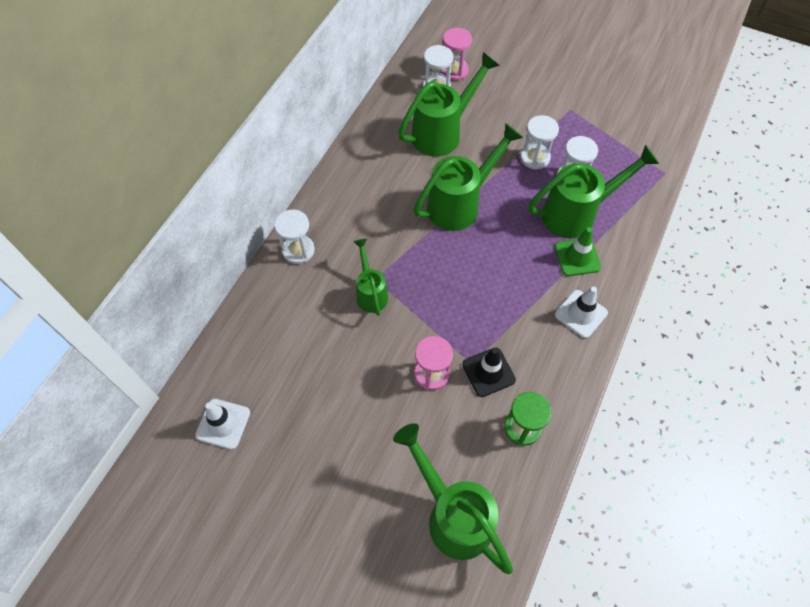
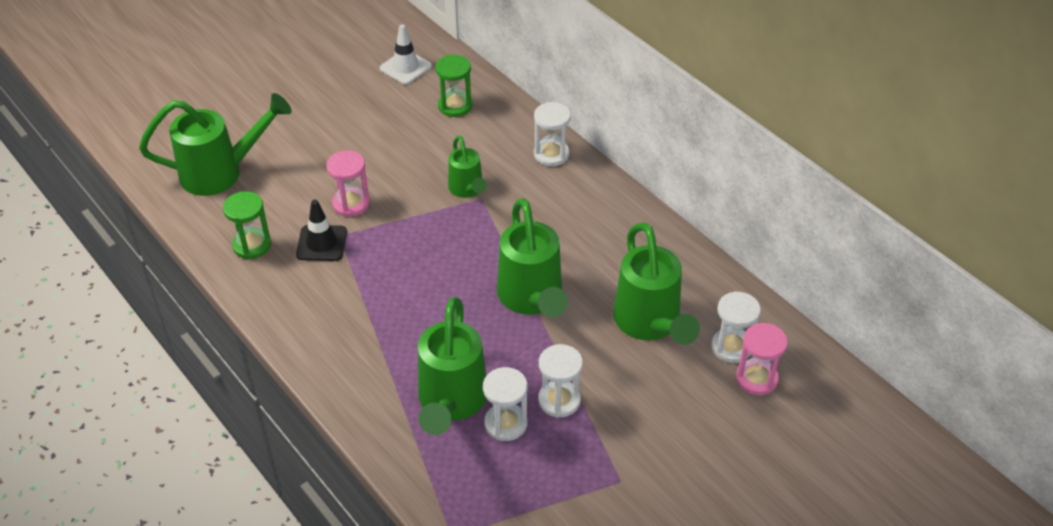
camera: 115 degrees right, 15 degrees down
(265, 351) = (455, 106): none -> green hourglass
(370, 292) = (467, 190): green watering can -> green watering can turned 60 degrees clockwise
(577, 257) = (393, 374): green traffic cone -> none
(581, 314) = (326, 343): white traffic cone -> none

——

Search the records for the word "traffic". Copy every line that has it.

§ **The answer**:
(577, 257) = (393, 374): green traffic cone -> none
(581, 314) = (326, 343): white traffic cone -> none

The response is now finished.